◆ **YOUR TASK**:
Where does the string "strawberry" appear in the records? Copy each line that holds it.
[[ DATASET EXCERPTS, beginning ]]
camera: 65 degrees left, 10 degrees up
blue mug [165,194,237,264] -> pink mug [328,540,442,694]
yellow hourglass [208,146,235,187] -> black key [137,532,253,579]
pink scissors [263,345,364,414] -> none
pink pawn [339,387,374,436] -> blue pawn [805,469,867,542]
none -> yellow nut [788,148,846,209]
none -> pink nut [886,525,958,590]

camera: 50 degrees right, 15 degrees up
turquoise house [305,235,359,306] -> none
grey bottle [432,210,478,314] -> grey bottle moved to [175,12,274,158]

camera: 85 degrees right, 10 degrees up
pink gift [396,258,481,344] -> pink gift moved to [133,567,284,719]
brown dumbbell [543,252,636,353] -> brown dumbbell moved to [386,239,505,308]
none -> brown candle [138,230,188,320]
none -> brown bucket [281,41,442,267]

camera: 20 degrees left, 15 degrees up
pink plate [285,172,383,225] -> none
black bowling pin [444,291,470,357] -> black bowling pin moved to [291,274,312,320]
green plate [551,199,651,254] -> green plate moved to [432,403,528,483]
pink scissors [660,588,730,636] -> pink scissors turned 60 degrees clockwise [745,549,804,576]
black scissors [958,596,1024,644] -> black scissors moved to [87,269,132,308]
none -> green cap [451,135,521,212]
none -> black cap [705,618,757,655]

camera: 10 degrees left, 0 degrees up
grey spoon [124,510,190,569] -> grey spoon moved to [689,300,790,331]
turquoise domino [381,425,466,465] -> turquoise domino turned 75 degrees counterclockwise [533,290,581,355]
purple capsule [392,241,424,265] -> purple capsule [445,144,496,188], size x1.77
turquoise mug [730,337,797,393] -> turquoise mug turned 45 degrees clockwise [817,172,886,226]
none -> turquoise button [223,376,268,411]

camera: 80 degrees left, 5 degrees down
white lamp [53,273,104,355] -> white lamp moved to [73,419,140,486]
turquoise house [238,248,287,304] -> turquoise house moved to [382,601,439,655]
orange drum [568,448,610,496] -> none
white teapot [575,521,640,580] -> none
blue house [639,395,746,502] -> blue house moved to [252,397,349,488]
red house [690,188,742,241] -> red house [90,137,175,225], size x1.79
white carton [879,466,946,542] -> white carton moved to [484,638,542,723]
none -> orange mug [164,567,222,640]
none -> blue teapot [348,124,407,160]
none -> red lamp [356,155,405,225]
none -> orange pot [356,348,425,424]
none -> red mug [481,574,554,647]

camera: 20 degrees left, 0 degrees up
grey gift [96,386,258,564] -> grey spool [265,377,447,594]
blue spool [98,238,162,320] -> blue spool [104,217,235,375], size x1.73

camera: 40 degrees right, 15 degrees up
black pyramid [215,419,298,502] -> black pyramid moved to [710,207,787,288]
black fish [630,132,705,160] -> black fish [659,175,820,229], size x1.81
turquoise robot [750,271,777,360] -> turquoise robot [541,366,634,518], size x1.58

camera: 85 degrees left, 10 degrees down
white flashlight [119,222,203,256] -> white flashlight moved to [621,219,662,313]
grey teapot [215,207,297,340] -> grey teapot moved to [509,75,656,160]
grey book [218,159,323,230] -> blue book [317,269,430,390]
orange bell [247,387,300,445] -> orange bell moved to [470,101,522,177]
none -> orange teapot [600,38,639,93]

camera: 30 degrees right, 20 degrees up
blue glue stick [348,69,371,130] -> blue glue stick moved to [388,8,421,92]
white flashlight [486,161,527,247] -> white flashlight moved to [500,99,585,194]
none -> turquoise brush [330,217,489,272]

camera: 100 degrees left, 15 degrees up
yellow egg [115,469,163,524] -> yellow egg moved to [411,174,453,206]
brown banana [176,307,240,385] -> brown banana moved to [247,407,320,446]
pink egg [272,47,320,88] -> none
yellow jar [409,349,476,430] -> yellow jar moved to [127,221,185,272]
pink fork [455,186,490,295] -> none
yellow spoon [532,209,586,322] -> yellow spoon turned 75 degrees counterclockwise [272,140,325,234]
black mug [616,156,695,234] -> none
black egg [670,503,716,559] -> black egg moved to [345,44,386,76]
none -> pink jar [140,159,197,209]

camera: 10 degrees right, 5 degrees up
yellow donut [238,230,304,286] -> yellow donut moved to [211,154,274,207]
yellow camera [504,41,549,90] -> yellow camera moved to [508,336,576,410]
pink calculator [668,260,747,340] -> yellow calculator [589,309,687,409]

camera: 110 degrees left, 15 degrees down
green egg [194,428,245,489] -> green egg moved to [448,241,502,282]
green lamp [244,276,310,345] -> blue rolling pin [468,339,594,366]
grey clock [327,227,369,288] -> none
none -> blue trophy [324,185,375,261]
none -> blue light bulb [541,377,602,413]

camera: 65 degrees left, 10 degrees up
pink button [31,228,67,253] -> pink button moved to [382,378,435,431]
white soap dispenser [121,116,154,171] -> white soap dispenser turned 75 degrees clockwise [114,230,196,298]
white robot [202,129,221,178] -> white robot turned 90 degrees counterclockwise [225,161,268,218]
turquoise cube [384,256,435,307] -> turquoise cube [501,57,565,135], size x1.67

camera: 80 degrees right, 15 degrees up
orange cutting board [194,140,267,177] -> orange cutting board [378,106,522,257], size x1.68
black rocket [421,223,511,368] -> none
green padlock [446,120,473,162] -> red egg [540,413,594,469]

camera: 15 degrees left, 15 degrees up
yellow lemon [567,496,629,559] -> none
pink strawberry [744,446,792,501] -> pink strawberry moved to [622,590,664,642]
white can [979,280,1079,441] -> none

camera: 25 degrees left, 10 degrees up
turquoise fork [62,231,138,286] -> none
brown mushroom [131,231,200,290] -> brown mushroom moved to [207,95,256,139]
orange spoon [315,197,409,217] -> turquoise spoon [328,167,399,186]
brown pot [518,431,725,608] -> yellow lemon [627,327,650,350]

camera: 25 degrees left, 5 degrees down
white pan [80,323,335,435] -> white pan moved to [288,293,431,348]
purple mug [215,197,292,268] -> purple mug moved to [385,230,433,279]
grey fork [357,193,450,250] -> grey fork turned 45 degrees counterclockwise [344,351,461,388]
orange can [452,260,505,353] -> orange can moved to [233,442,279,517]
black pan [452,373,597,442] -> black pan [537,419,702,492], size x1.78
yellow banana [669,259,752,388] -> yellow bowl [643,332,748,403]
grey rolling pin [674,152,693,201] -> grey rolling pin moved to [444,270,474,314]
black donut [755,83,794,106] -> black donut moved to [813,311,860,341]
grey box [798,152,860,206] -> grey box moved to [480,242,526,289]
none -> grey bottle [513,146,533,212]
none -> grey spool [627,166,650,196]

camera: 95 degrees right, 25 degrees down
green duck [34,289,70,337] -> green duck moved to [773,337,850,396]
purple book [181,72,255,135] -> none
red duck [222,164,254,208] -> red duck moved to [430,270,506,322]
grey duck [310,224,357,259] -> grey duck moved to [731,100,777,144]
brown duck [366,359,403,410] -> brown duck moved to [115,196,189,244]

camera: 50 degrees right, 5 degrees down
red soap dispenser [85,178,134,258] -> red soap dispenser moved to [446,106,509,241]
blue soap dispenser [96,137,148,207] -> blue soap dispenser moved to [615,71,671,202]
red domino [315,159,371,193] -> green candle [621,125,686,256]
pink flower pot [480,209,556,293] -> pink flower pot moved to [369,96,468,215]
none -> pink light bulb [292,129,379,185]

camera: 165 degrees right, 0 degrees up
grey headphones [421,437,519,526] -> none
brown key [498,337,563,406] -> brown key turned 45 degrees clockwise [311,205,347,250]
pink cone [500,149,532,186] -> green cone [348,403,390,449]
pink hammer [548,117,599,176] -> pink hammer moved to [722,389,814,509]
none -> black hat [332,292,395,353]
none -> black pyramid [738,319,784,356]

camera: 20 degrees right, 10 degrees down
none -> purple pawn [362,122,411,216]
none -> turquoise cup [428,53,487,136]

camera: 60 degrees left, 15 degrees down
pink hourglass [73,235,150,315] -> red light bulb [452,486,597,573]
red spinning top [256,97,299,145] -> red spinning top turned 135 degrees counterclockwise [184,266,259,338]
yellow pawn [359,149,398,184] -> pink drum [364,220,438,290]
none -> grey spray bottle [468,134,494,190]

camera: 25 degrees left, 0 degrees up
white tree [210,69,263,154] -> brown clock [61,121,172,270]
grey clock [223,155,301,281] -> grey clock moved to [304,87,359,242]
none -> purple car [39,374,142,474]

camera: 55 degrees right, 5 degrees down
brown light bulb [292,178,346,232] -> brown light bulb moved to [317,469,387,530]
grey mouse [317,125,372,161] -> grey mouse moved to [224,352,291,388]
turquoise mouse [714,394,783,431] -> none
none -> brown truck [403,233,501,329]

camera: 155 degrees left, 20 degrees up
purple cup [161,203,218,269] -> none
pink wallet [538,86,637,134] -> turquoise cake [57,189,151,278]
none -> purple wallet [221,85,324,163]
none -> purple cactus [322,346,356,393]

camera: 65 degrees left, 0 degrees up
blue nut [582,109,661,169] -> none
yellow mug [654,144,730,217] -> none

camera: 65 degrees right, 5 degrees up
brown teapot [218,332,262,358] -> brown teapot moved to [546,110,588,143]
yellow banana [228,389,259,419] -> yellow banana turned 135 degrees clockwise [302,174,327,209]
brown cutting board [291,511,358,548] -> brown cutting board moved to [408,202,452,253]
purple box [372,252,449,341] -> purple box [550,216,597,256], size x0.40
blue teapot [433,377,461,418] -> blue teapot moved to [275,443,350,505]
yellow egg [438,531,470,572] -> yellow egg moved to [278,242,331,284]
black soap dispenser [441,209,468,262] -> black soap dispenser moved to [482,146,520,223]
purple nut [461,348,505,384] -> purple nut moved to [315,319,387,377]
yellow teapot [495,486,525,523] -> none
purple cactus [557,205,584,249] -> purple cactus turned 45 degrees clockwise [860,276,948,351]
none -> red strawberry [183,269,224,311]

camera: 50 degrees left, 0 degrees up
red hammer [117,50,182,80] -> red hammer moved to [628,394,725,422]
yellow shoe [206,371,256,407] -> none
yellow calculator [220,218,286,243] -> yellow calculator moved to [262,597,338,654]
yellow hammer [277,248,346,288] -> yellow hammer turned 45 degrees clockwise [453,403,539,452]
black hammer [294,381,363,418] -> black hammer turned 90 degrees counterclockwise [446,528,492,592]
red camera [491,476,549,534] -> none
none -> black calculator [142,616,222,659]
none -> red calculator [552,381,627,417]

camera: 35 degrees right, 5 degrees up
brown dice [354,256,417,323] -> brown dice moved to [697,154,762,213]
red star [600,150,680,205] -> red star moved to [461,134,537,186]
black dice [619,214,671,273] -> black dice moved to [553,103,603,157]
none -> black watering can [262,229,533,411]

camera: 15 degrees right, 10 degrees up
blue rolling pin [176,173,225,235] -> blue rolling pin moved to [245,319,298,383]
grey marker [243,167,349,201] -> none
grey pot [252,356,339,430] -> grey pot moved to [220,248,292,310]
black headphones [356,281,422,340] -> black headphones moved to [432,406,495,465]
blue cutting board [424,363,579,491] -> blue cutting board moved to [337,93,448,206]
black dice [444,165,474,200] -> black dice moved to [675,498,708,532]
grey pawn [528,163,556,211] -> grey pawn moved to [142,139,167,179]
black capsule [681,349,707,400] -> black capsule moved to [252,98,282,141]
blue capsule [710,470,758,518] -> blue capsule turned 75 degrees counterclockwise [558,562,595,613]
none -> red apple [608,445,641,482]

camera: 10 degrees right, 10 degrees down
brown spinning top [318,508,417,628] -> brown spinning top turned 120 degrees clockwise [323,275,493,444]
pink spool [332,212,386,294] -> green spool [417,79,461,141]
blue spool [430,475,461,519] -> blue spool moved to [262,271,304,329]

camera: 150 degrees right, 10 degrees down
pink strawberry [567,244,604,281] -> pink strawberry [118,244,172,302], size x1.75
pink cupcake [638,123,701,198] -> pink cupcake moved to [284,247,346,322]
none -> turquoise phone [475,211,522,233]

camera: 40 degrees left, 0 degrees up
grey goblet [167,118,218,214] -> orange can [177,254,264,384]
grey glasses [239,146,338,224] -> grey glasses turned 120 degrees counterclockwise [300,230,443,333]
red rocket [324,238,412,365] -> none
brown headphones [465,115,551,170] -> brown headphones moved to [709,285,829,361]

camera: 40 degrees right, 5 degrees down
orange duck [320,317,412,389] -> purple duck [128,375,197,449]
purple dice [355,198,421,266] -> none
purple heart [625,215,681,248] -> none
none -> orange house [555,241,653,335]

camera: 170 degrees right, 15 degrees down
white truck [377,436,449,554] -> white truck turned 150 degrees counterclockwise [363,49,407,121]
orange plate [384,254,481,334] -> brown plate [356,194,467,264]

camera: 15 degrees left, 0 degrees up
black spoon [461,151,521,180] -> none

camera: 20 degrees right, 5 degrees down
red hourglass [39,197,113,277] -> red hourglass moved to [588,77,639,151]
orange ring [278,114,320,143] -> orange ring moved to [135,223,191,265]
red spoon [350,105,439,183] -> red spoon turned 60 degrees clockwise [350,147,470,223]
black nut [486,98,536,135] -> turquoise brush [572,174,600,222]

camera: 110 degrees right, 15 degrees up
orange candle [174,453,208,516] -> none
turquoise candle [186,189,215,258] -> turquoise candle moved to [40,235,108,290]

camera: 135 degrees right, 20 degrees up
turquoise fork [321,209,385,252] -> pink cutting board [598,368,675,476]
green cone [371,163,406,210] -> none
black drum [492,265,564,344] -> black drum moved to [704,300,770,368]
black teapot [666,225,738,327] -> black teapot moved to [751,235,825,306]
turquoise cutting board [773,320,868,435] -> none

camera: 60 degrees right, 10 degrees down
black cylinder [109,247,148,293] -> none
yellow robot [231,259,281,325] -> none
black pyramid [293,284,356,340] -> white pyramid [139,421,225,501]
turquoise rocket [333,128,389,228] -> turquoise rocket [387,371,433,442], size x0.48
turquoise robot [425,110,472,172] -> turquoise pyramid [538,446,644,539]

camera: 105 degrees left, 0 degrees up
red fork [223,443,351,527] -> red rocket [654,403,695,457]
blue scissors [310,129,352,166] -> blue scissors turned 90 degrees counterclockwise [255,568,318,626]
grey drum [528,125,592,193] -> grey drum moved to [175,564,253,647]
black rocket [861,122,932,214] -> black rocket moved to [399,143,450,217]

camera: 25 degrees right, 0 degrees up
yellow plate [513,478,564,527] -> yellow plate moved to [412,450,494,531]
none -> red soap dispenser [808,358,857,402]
[[ DATASET EXCERPTS, end ]]
◆ **EXERCISE RESPONSE**:
pink strawberry [744,446,792,501] -> pink strawberry moved to [622,590,664,642]
none -> red strawberry [183,269,224,311]
pink strawberry [567,244,604,281] -> pink strawberry [118,244,172,302], size x1.75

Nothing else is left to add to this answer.